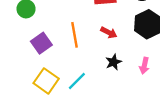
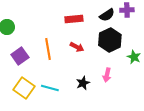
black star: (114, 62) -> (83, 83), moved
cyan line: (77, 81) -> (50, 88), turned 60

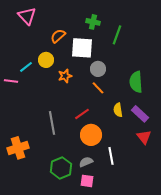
==
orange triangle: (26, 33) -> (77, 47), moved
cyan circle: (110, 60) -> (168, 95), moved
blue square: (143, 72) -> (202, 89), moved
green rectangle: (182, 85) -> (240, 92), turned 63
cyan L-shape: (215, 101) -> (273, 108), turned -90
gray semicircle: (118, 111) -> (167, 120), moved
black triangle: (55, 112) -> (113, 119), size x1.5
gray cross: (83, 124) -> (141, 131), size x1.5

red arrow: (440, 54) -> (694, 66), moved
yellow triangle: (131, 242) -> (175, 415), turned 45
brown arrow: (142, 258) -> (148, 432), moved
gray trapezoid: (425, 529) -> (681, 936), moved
---
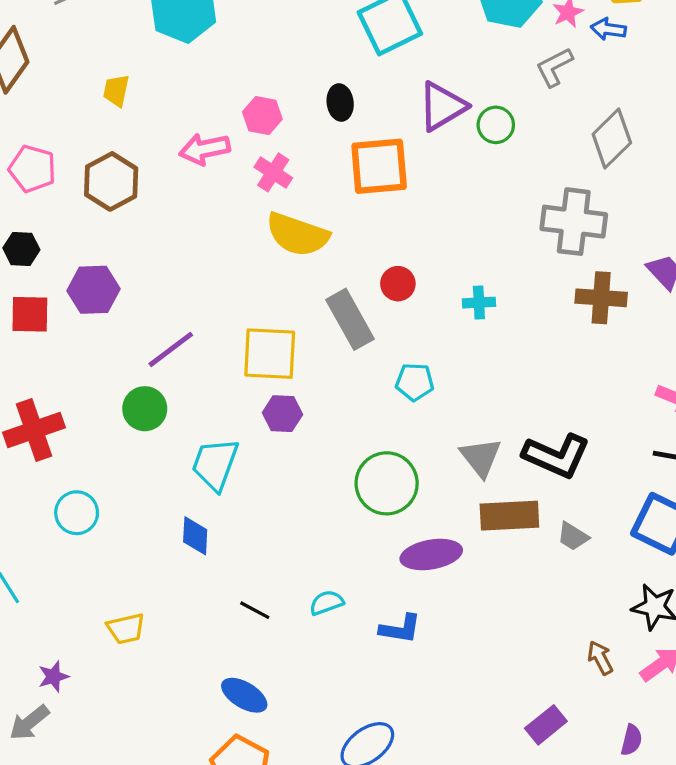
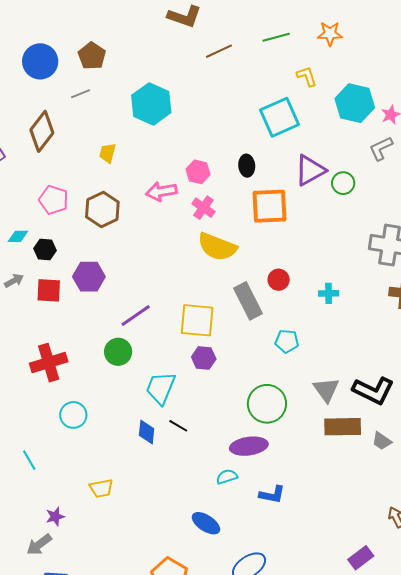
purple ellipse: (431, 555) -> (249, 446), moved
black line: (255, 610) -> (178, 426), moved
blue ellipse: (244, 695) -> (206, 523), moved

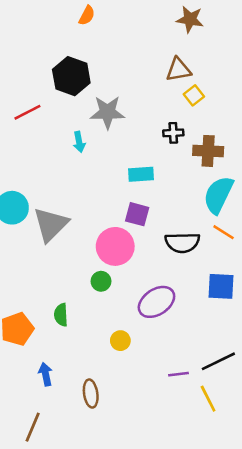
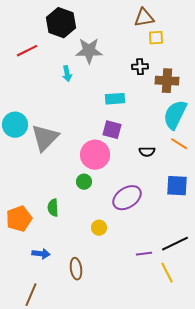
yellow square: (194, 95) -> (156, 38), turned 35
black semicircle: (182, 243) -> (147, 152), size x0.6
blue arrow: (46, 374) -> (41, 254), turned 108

» TASK REQUIREMENTS
In the listing above, start at the line with "yellow triangle: (131, 242)", go on through the line with "gray trapezoid: (425, 529)", and copy each of those lines exactly; leave out all the rest.

» TASK ANSWER
yellow triangle: (131, 242) -> (175, 415), turned 45
brown arrow: (142, 258) -> (148, 432), moved
gray trapezoid: (425, 529) -> (681, 936), moved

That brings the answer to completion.